* _Dataset section_
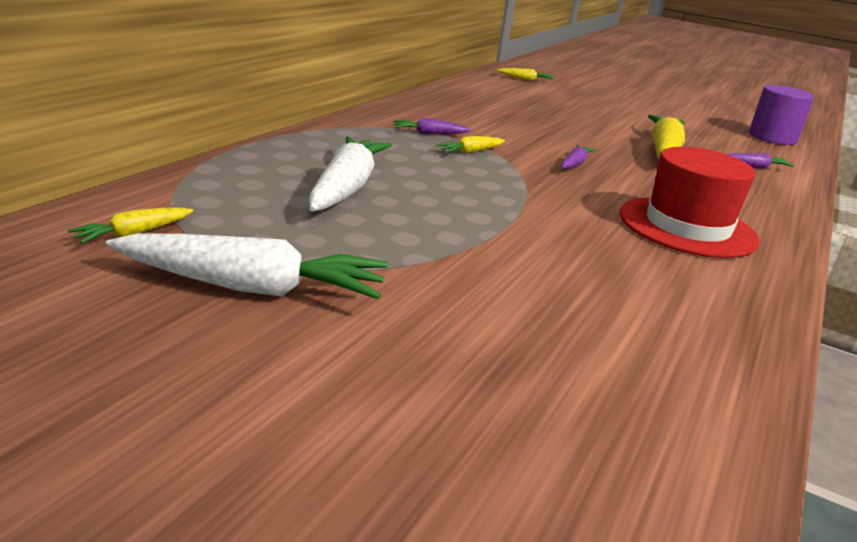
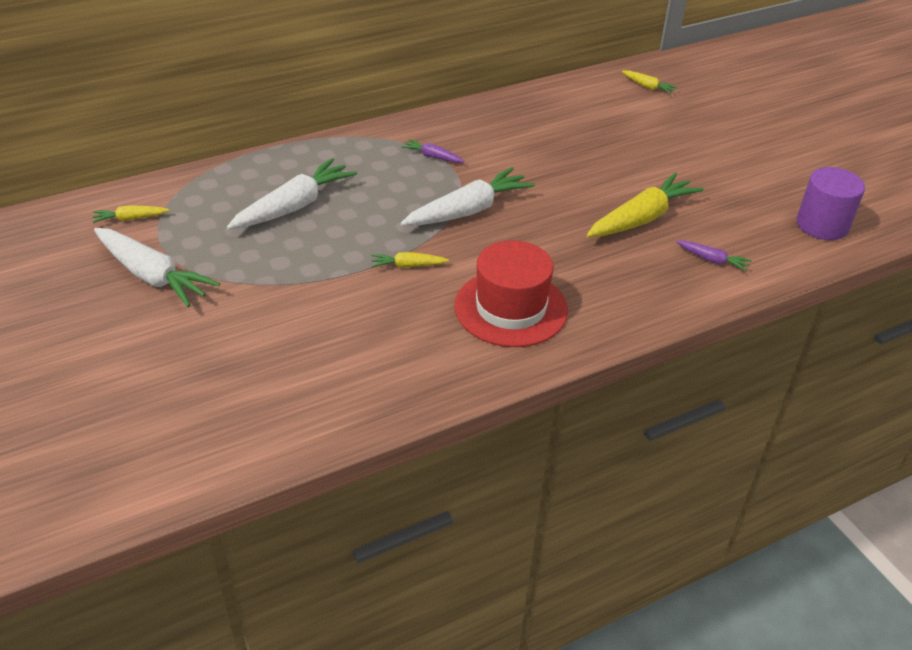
camera: 35 degrees right, 15 degrees up
(470, 152) = (440, 186): yellow carrot -> yellow carrot (408, 266)
(525, 165) = (468, 211): none -> white carrot
(574, 164) = (517, 218): purple carrot -> none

* _Task to complete_
Could you reproduce the listing above exactly and drop every picture?

* _Response to this task_
camera: 35 degrees right, 15 degrees up
(470, 152) = (440, 186): yellow carrot -> yellow carrot (408, 266)
(525, 165) = (468, 211): none -> white carrot
(574, 164) = (517, 218): purple carrot -> none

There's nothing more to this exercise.